(Before-and-after change data)
-------
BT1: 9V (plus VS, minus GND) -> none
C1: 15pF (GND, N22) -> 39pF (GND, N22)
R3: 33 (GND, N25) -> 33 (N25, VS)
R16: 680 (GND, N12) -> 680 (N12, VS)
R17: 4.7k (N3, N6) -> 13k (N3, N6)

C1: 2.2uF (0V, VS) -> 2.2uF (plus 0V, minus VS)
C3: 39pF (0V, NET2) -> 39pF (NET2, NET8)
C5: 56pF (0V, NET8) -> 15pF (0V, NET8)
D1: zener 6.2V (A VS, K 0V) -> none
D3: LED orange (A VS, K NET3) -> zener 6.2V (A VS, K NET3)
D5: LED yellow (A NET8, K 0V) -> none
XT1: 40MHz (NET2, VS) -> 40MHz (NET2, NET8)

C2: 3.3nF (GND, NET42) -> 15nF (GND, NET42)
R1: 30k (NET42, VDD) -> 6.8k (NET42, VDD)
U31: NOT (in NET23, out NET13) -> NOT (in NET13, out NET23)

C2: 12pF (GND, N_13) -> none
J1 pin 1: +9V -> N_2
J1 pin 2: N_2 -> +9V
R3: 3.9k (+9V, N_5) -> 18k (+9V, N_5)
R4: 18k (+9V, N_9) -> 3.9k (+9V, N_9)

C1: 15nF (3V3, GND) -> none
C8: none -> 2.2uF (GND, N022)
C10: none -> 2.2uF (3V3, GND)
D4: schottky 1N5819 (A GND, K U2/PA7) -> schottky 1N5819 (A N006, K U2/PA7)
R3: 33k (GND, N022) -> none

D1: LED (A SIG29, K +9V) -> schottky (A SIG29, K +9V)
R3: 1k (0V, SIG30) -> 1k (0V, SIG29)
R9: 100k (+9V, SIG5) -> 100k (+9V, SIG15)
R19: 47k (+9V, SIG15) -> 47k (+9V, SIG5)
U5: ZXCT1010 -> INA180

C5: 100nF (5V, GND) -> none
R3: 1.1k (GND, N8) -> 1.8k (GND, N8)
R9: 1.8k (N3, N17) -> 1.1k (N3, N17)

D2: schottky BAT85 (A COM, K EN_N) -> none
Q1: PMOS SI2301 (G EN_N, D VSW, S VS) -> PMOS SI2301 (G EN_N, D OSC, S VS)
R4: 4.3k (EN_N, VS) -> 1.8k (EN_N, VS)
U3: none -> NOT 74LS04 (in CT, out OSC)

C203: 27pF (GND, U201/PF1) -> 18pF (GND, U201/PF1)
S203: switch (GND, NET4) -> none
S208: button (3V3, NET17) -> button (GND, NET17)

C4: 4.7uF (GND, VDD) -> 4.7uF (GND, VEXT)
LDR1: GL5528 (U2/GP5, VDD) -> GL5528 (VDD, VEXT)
-------
== Task brief ==
What lines hold the string "VEXT"? Pick them out of the data.

== Written answer ==
C4: 4.7uF (GND, VDD) -> 4.7uF (GND, VEXT)
LDR1: GL5528 (U2/GP5, VDD) -> GL5528 (VDD, VEXT)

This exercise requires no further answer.